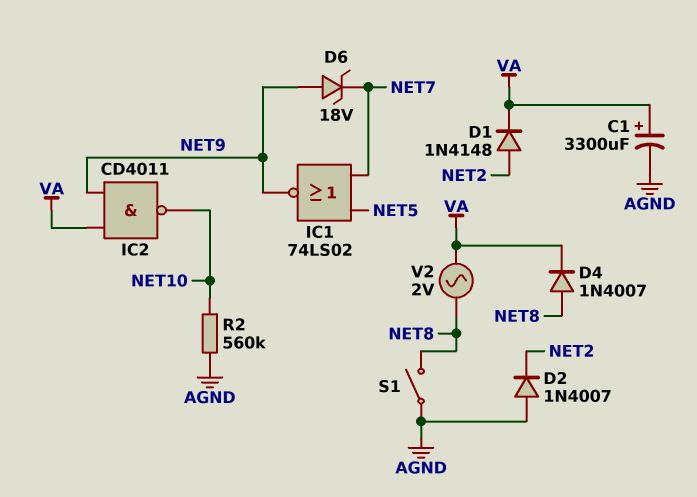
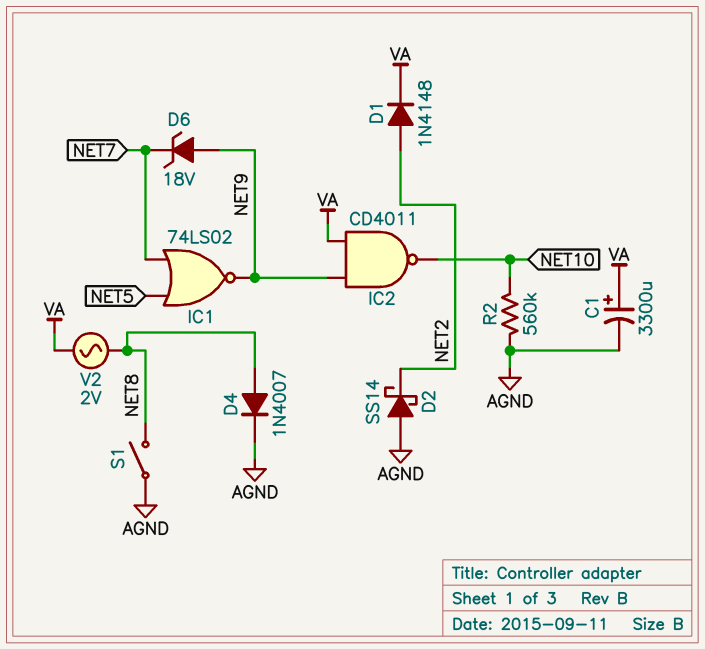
D2: diode 1N4007 (A AGND, K NET2) -> schottky SS14 (A AGND, K NET2)
D4: diode 1N4007 (A NET8, K VA) -> diode 1N4007 (A NET8, K AGND)

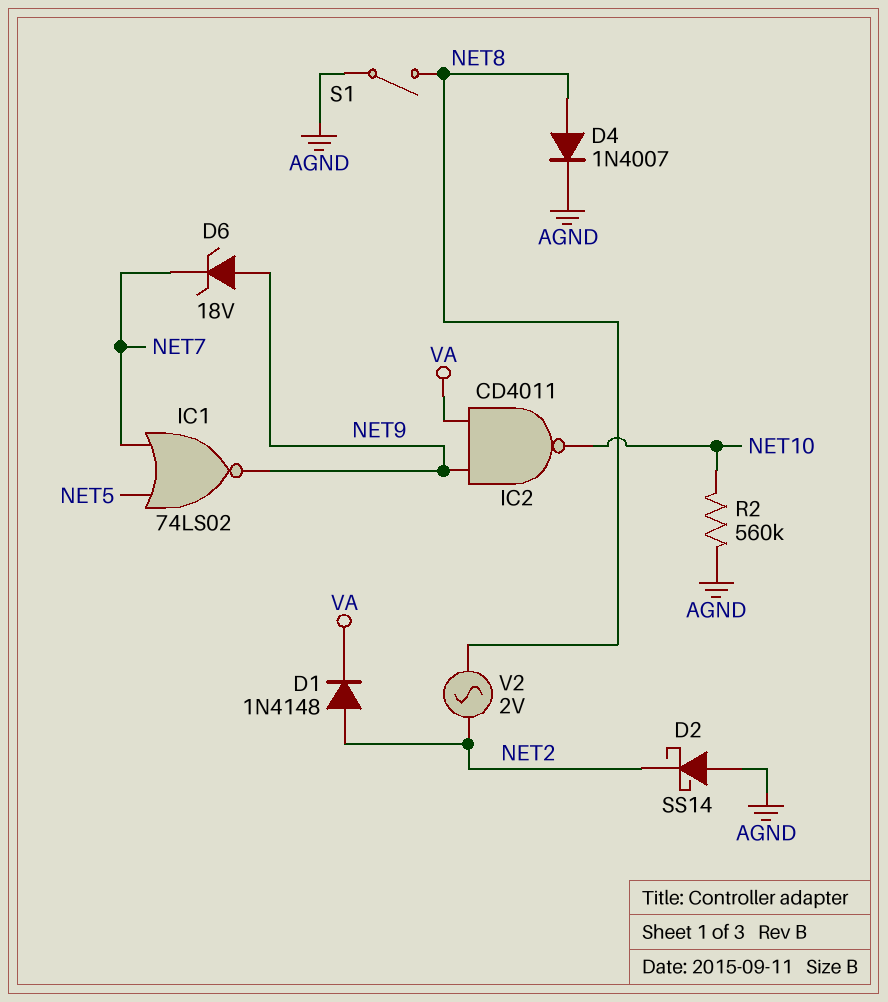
C1: 3300uF (plus VA, minus AGND) -> none
V2: AC 2V (NET8, VA) -> AC 2V (NET2, NET8)

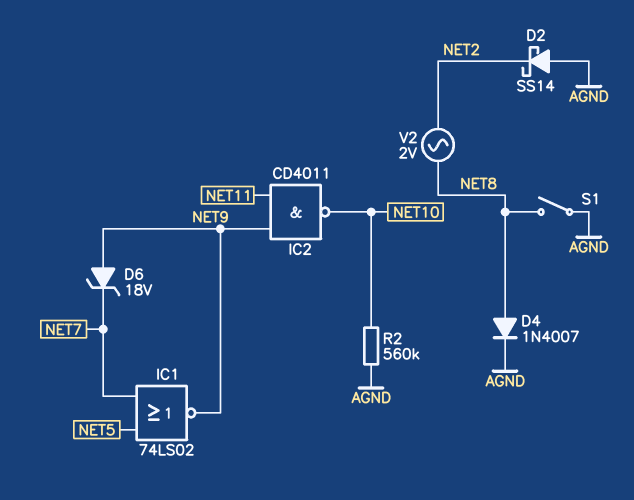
D1: diode 1N4148 (A NET2, K VA) -> none
IC2: NAND CD4011 (in NET9, in VA, out NET10) -> NAND CD4011 (in NET9, in NET11, out NET10)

═══

**GOAL OF THE EXERCISE**
Excluding the pictures, reproduce every entry exactly as given.

**WRITTEN SOLUTION**
D2: diode 1N4007 (A AGND, K NET2) -> schottky SS14 (A AGND, K NET2)
D4: diode 1N4007 (A NET8, K VA) -> diode 1N4007 (A NET8, K AGND)

C1: 3300uF (plus VA, minus AGND) -> none
V2: AC 2V (NET8, VA) -> AC 2V (NET2, NET8)

D1: diode 1N4148 (A NET2, K VA) -> none
IC2: NAND CD4011 (in NET9, in VA, out NET10) -> NAND CD4011 (in NET9, in NET11, out NET10)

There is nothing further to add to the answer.